====== DATA SHOWN

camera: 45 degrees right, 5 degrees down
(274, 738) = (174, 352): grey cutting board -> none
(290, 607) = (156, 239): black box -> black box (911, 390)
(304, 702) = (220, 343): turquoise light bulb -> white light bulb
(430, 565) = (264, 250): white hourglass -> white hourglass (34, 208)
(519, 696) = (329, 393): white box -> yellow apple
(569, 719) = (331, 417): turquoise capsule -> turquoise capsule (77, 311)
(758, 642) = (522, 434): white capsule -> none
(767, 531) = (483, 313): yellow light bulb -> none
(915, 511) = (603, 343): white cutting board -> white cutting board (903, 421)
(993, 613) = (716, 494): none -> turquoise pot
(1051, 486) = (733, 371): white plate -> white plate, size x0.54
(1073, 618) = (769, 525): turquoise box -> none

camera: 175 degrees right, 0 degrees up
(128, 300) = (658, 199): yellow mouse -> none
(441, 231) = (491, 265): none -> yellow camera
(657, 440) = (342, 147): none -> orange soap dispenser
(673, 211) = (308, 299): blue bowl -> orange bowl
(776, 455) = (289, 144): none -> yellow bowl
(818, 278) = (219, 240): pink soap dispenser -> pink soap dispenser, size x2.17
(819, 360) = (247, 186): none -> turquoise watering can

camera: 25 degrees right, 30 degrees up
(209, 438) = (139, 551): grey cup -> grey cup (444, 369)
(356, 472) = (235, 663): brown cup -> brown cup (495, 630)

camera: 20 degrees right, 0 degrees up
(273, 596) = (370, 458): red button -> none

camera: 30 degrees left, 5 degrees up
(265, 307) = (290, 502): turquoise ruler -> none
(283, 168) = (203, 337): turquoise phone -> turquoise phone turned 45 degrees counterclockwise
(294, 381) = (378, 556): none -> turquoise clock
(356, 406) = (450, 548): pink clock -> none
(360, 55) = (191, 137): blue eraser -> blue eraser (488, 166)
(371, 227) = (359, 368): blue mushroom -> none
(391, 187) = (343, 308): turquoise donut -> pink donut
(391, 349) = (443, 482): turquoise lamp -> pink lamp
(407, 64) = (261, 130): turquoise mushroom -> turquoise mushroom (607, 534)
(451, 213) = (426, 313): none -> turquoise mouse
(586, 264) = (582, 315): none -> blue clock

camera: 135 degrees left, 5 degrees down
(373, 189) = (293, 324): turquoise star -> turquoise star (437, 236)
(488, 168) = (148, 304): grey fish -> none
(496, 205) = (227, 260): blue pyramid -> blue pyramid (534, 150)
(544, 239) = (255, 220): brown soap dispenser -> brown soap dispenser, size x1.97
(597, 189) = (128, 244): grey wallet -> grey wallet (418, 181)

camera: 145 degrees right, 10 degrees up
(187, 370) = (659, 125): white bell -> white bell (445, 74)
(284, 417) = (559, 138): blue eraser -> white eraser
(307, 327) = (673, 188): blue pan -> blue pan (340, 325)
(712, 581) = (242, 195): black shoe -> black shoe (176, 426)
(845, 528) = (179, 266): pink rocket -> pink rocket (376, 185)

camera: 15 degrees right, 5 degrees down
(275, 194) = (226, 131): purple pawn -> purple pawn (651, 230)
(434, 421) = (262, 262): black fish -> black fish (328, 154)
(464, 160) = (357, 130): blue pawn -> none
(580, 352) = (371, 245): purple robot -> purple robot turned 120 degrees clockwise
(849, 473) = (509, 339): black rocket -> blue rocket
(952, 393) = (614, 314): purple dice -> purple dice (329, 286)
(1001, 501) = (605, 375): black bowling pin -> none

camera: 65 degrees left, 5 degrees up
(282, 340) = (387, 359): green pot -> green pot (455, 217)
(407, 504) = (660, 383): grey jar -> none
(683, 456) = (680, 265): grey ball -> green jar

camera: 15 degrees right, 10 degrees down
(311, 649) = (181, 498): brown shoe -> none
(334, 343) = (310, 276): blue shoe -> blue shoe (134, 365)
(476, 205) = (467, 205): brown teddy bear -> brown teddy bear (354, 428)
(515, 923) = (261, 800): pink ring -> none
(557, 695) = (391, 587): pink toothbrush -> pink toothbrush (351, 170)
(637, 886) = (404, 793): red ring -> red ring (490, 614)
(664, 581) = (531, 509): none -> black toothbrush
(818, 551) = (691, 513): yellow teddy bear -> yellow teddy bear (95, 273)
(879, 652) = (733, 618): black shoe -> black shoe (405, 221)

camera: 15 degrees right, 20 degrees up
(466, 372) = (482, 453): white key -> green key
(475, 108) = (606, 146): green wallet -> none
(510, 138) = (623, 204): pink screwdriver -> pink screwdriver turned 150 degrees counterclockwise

============

Your output should be the listing's lines, exact and complete, from its first line to the line that contains "(441, 231) = (491, 265): none", inclusive.

camera: 45 degrees right, 5 degrees down
(274, 738) = (174, 352): grey cutting board -> none
(290, 607) = (156, 239): black box -> black box (911, 390)
(304, 702) = (220, 343): turquoise light bulb -> white light bulb
(430, 565) = (264, 250): white hourglass -> white hourglass (34, 208)
(519, 696) = (329, 393): white box -> yellow apple
(569, 719) = (331, 417): turquoise capsule -> turquoise capsule (77, 311)
(758, 642) = (522, 434): white capsule -> none
(767, 531) = (483, 313): yellow light bulb -> none
(915, 511) = (603, 343): white cutting board -> white cutting board (903, 421)
(993, 613) = (716, 494): none -> turquoise pot
(1051, 486) = (733, 371): white plate -> white plate, size x0.54
(1073, 618) = (769, 525): turquoise box -> none

camera: 175 degrees right, 0 degrees up
(128, 300) = (658, 199): yellow mouse -> none
(441, 231) = (491, 265): none -> yellow camera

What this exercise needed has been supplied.